*ABOUT THIS EXERCISE:* Which lines run from the one containing "none -> brown robot [308,351,369,411]" to the end of the entries? Copy them exactly, both ends included, and give nothing else.

[Entries taken from a collection]

>>>

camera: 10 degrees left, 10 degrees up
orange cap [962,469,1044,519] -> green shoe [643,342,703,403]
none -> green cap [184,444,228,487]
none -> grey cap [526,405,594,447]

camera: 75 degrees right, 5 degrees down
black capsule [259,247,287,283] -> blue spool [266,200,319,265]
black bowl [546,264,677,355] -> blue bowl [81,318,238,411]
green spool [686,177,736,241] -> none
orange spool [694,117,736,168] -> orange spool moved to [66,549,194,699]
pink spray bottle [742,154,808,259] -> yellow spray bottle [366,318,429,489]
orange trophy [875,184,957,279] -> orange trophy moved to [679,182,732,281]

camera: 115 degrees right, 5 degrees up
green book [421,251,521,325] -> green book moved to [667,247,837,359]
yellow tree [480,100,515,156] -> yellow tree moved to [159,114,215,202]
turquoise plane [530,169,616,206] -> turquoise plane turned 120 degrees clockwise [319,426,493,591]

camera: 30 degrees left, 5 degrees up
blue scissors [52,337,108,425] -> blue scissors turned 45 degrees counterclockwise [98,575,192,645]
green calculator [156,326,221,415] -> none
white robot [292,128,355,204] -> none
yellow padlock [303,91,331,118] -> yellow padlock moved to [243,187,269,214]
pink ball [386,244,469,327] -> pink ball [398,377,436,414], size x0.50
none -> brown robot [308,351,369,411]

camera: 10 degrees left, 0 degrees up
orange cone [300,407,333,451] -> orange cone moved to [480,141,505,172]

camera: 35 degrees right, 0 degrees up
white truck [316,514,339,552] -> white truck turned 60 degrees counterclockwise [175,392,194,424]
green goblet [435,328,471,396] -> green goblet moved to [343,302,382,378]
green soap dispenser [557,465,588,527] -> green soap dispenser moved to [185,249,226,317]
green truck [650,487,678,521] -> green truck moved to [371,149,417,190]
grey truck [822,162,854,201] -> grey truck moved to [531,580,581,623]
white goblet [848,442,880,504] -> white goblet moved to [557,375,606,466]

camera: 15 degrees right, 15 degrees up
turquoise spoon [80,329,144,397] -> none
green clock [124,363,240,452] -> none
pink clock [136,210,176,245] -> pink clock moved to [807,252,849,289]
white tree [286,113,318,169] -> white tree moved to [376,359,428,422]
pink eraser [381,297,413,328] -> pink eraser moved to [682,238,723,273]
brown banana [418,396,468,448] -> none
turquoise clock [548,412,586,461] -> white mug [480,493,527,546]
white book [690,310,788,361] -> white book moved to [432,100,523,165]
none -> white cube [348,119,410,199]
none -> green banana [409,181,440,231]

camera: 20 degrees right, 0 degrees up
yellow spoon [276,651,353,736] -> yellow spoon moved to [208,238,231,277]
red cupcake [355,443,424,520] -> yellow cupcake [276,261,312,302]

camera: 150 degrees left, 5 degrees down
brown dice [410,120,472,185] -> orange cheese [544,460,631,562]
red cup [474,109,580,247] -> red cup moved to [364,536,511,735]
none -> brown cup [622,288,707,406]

<<<

*REPLY TO THE EXERCISE:*
none -> brown robot [308,351,369,411]

camera: 10 degrees left, 0 degrees up
orange cone [300,407,333,451] -> orange cone moved to [480,141,505,172]

camera: 35 degrees right, 0 degrees up
white truck [316,514,339,552] -> white truck turned 60 degrees counterclockwise [175,392,194,424]
green goblet [435,328,471,396] -> green goblet moved to [343,302,382,378]
green soap dispenser [557,465,588,527] -> green soap dispenser moved to [185,249,226,317]
green truck [650,487,678,521] -> green truck moved to [371,149,417,190]
grey truck [822,162,854,201] -> grey truck moved to [531,580,581,623]
white goblet [848,442,880,504] -> white goblet moved to [557,375,606,466]

camera: 15 degrees right, 15 degrees up
turquoise spoon [80,329,144,397] -> none
green clock [124,363,240,452] -> none
pink clock [136,210,176,245] -> pink clock moved to [807,252,849,289]
white tree [286,113,318,169] -> white tree moved to [376,359,428,422]
pink eraser [381,297,413,328] -> pink eraser moved to [682,238,723,273]
brown banana [418,396,468,448] -> none
turquoise clock [548,412,586,461] -> white mug [480,493,527,546]
white book [690,310,788,361] -> white book moved to [432,100,523,165]
none -> white cube [348,119,410,199]
none -> green banana [409,181,440,231]

camera: 20 degrees right, 0 degrees up
yellow spoon [276,651,353,736] -> yellow spoon moved to [208,238,231,277]
red cupcake [355,443,424,520] -> yellow cupcake [276,261,312,302]

camera: 150 degrees left, 5 degrees down
brown dice [410,120,472,185] -> orange cheese [544,460,631,562]
red cup [474,109,580,247] -> red cup moved to [364,536,511,735]
none -> brown cup [622,288,707,406]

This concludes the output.